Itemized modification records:

══════════════════════════════

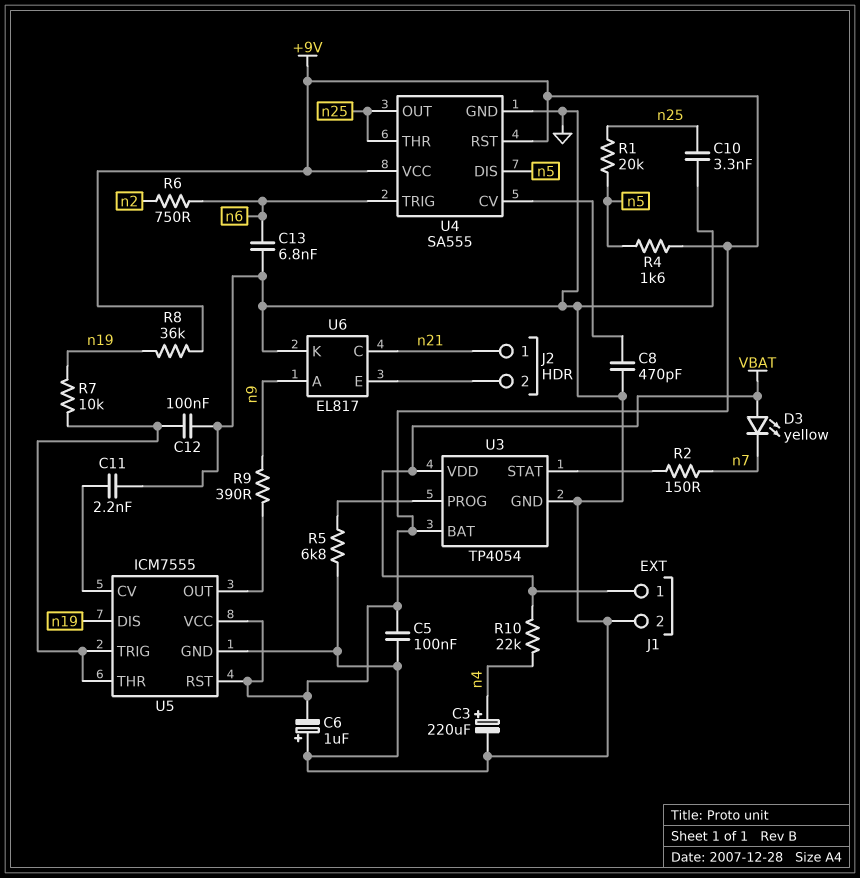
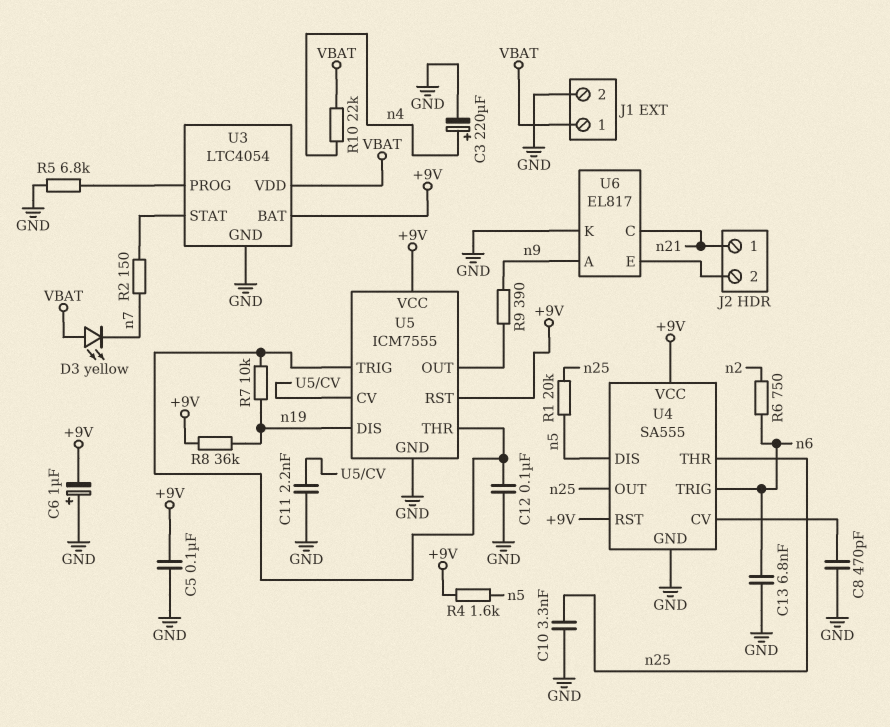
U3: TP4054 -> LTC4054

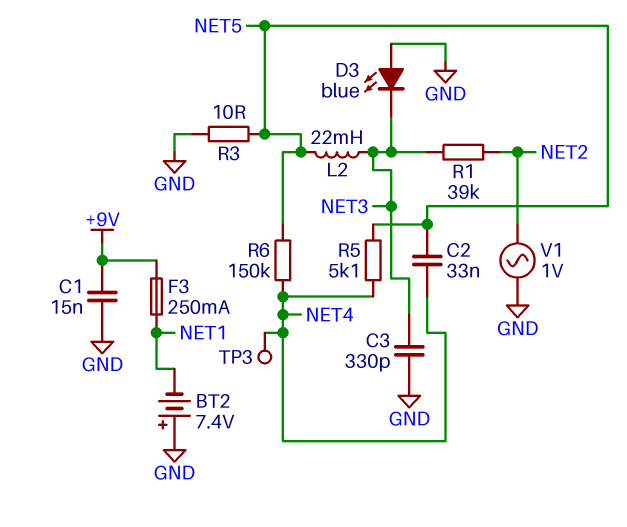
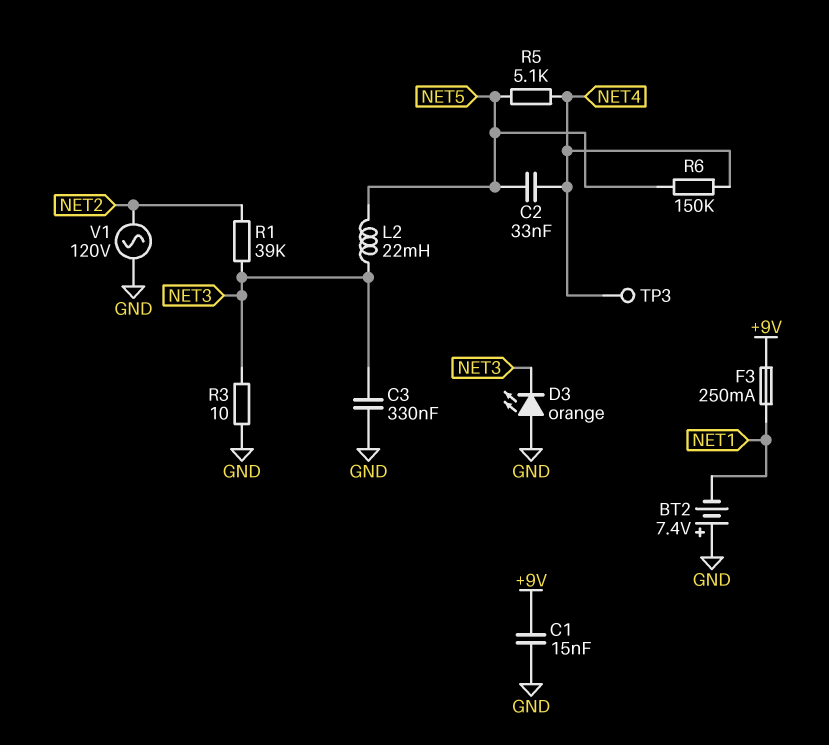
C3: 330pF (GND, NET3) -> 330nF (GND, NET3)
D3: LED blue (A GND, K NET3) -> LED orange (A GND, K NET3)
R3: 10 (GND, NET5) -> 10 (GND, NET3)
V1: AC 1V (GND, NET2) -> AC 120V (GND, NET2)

══════════════════════════════

Your task: Could you give again exactly the lines from the line containing "R3: 10 (GND, NET5) -> 10 (GND, NET3)" through the final line of the data above, and no others?

Solution to this problem:
R3: 10 (GND, NET5) -> 10 (GND, NET3)
V1: AC 1V (GND, NET2) -> AC 120V (GND, NET2)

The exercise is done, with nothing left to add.